# Problem:
Copy exactly the stretch of data below from the line with "cyan circle: (299, 295) -> (498, 358), moved" through the line with "blue trapezoid: (1977, 1064)", including both of those lines.

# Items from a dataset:
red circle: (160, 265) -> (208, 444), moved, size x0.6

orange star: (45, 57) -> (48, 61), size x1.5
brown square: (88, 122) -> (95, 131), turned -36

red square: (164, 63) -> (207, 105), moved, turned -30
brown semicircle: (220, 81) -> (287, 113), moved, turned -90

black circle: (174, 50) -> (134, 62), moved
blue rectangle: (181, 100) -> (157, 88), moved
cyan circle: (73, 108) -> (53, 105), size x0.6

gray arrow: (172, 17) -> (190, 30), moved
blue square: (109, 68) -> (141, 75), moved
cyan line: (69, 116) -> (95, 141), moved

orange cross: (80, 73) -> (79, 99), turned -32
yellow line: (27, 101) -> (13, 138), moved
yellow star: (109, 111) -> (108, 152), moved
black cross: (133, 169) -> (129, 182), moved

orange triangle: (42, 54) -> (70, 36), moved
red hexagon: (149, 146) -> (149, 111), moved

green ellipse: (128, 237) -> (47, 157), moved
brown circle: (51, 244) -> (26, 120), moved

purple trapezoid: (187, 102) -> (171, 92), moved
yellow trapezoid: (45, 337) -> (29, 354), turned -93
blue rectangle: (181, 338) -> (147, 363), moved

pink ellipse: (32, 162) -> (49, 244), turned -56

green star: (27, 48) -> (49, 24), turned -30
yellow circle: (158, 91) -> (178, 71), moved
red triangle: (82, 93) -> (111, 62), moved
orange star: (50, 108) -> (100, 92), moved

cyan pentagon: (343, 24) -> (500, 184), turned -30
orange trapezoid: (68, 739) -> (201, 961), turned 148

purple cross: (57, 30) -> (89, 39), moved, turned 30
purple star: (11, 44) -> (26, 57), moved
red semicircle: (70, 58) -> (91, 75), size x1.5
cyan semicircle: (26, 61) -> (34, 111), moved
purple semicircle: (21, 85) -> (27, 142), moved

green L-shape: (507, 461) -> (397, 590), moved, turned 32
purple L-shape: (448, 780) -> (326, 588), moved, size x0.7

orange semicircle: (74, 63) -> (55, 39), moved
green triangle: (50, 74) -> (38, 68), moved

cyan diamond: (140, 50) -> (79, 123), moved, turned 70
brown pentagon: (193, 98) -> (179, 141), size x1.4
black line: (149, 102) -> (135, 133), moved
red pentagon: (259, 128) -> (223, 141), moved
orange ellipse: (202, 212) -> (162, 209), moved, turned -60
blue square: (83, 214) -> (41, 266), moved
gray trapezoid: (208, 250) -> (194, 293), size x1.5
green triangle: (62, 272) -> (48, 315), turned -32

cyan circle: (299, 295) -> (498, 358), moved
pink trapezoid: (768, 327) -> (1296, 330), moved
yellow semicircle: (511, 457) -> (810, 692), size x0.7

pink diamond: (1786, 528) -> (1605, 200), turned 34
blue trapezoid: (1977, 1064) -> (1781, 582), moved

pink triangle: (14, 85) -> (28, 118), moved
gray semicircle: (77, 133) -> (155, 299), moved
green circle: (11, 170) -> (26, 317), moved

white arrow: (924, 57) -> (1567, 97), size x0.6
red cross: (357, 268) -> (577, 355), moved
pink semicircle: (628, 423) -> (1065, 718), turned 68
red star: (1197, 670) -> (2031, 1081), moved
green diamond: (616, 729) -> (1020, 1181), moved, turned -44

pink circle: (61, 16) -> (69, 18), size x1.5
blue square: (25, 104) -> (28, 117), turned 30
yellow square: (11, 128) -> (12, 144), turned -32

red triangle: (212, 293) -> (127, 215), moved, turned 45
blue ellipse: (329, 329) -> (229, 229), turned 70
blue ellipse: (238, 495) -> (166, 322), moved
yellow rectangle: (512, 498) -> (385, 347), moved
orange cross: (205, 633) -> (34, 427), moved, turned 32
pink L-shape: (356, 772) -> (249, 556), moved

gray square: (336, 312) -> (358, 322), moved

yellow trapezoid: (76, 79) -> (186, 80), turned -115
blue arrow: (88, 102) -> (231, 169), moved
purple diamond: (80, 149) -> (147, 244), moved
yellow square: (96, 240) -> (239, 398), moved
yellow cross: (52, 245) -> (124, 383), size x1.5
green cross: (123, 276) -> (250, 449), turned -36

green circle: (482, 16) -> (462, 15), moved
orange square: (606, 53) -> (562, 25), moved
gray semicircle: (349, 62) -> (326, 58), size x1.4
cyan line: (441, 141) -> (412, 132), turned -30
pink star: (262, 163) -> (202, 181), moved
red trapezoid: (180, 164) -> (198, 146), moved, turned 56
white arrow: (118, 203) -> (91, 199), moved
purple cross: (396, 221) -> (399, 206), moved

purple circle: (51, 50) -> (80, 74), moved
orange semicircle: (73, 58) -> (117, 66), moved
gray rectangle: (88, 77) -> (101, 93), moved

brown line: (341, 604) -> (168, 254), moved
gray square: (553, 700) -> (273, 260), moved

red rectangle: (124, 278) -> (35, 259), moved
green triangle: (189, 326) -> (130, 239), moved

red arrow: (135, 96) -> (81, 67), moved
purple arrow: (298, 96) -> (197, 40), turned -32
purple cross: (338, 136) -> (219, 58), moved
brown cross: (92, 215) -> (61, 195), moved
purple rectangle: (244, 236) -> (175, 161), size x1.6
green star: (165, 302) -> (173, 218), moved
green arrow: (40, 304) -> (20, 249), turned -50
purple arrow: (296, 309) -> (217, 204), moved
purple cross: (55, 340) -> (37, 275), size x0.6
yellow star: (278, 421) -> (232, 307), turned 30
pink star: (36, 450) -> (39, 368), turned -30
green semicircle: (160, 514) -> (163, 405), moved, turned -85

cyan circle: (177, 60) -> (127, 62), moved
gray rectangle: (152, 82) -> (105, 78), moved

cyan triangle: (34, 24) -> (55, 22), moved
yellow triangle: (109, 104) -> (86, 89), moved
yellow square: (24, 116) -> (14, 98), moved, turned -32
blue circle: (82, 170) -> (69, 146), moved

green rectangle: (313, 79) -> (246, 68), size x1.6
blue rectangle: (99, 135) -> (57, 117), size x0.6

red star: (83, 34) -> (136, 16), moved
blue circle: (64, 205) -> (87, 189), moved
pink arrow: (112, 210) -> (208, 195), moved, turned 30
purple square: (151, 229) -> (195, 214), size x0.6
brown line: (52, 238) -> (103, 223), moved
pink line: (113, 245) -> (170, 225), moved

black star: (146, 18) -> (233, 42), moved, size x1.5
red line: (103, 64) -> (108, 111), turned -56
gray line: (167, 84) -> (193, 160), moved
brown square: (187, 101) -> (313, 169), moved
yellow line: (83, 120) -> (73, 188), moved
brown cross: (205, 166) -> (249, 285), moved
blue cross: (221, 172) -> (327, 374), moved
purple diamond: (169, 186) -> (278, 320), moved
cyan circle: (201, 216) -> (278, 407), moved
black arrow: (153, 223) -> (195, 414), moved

# Written solution:
cyan circle: (299, 295) -> (498, 358), moved
pink trapezoid: (768, 327) -> (1296, 330), moved
yellow semicircle: (511, 457) -> (810, 692), size x0.7

pink diamond: (1786, 528) -> (1605, 200), turned 34
blue trapezoid: (1977, 1064) -> (1781, 582), moved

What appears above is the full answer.